***** Data supplied
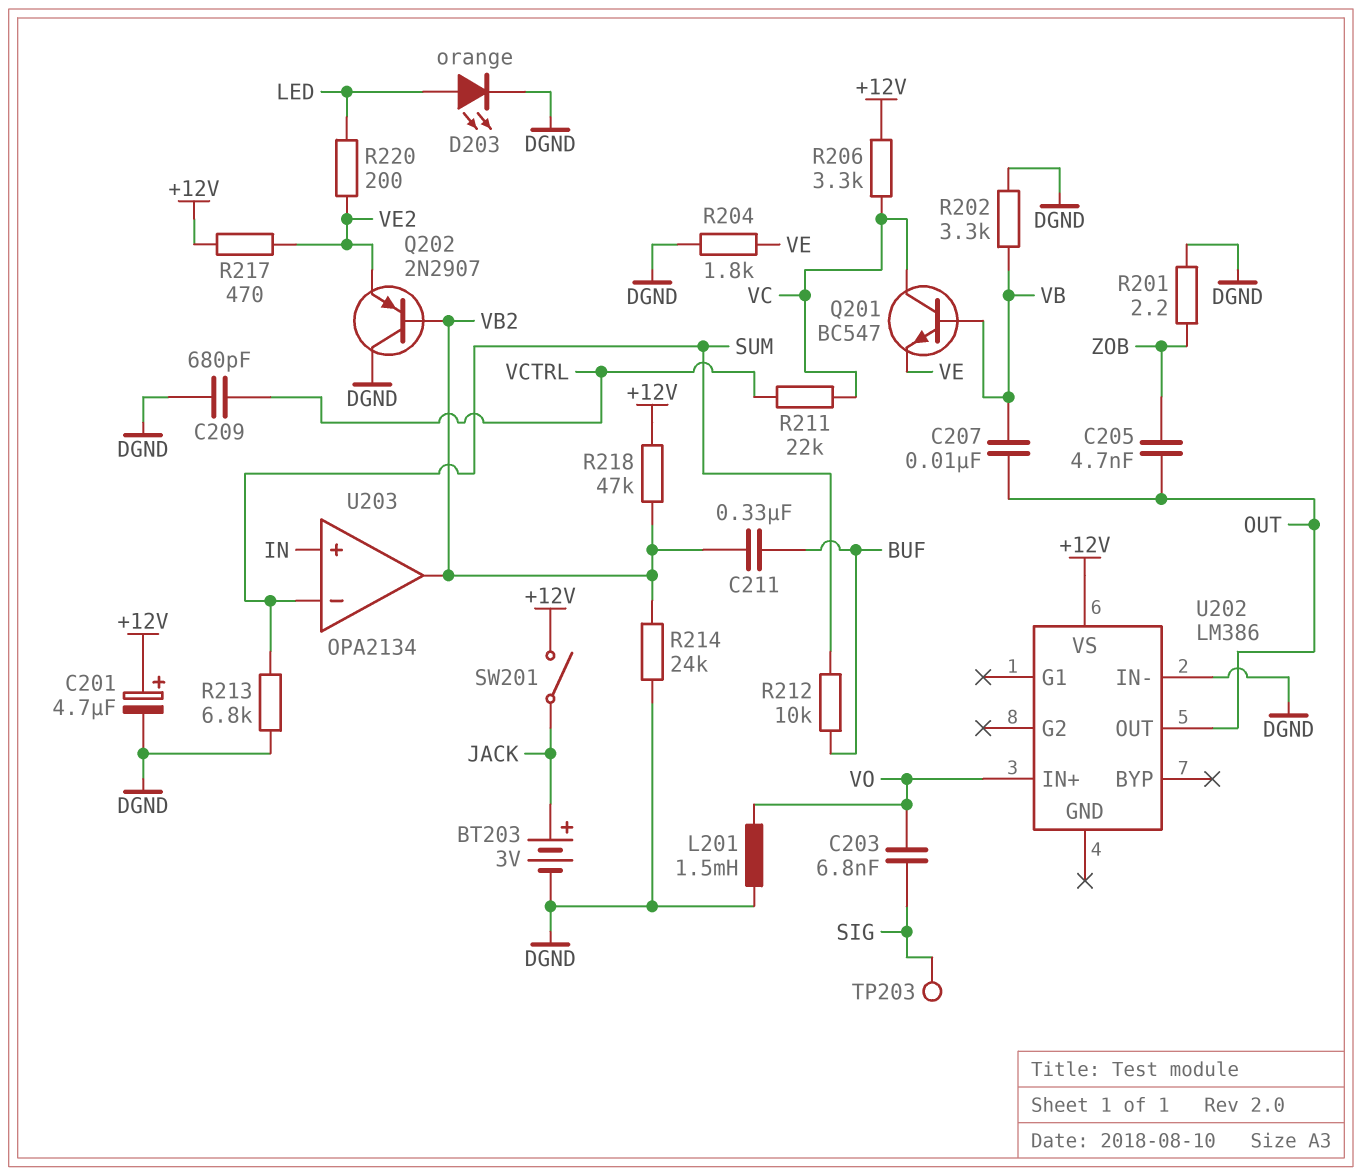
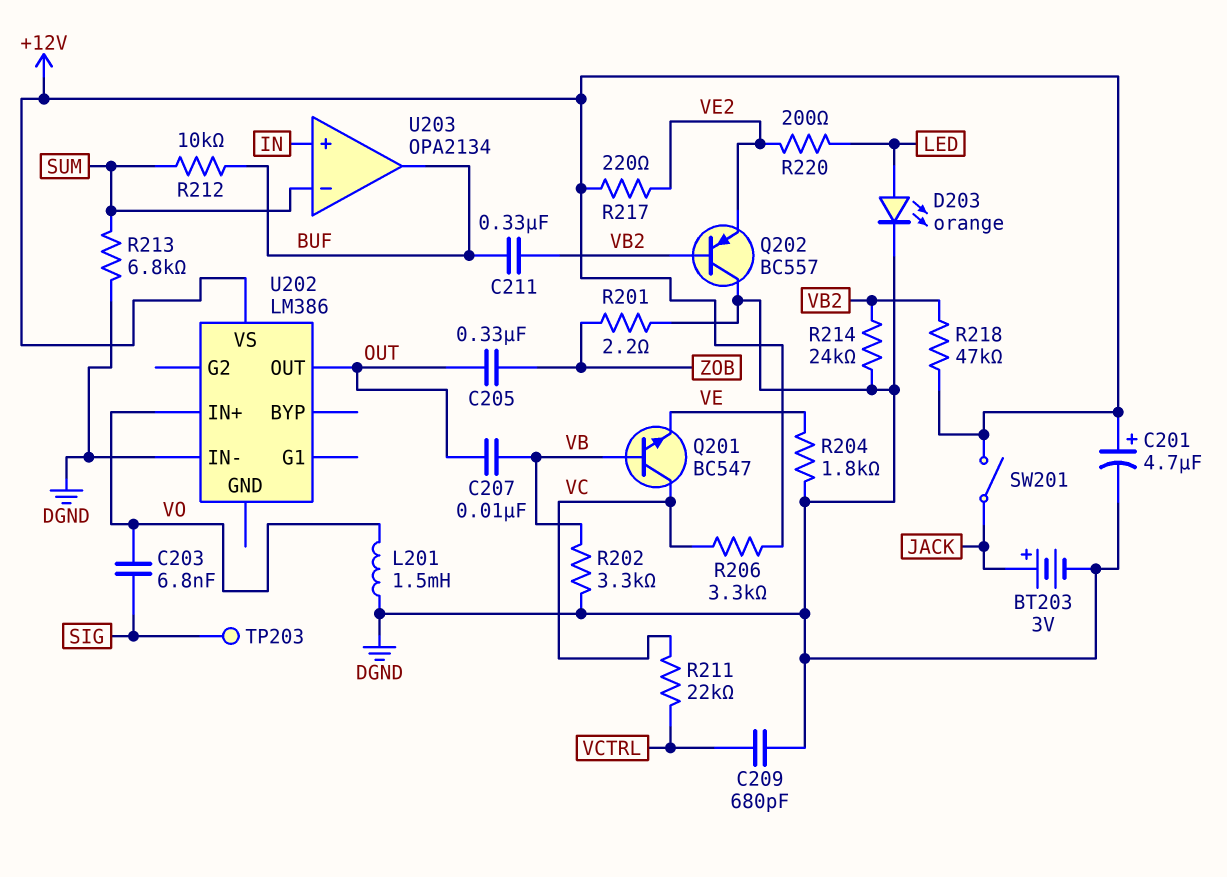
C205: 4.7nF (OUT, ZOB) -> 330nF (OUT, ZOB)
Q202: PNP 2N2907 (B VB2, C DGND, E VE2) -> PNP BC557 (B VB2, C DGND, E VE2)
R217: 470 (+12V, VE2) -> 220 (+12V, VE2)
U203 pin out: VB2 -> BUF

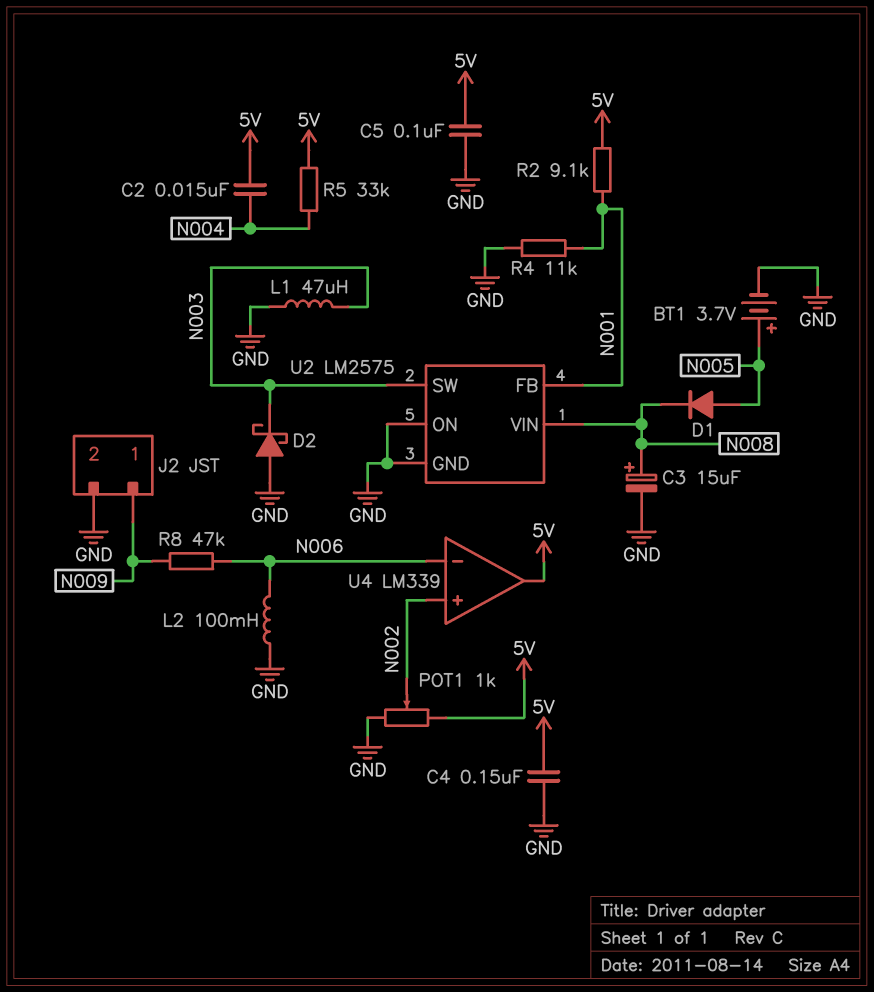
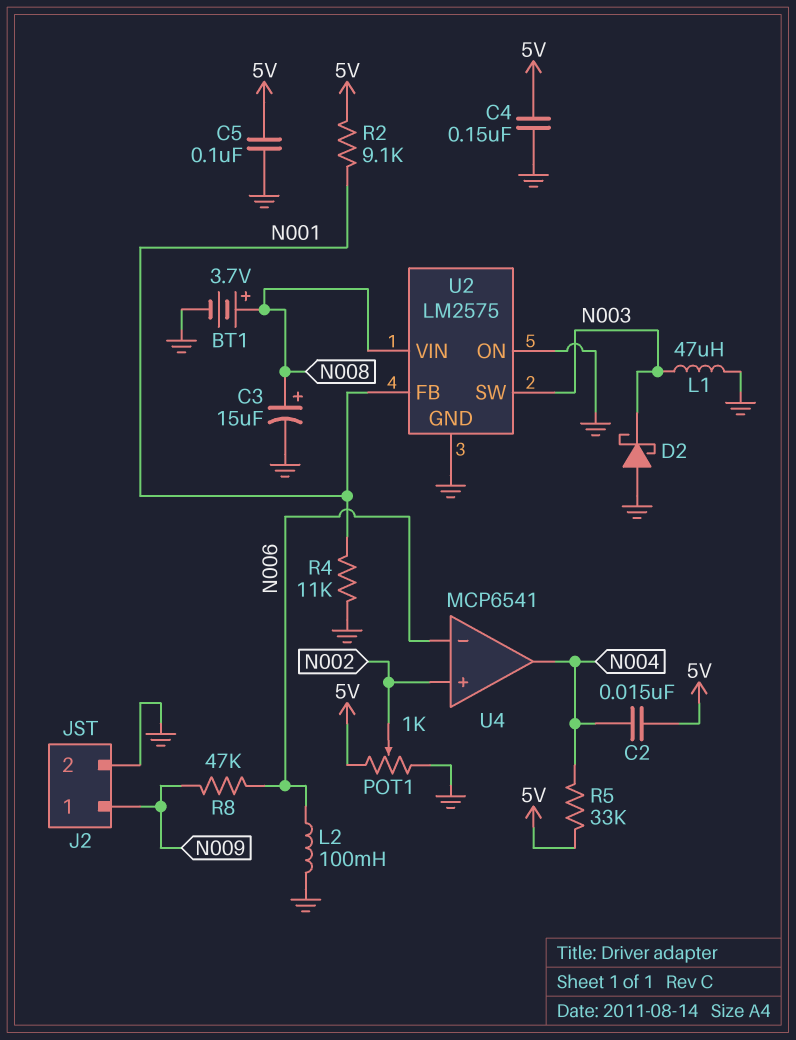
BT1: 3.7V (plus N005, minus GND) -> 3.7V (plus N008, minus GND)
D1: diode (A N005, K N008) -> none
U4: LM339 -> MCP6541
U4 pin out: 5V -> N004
**********
***** Data supplied
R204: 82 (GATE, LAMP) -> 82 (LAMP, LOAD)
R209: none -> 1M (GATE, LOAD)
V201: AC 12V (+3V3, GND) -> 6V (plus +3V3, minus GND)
**********
== Assignment ==
Pick out the lines above that hold the string "minus" and show them.

== Result of the task ==
BT1: 3.7V (plus N005, minus GND) -> 3.7V (plus N008, minus GND)
V201: AC 12V (+3V3, GND) -> 6V (plus +3V3, minus GND)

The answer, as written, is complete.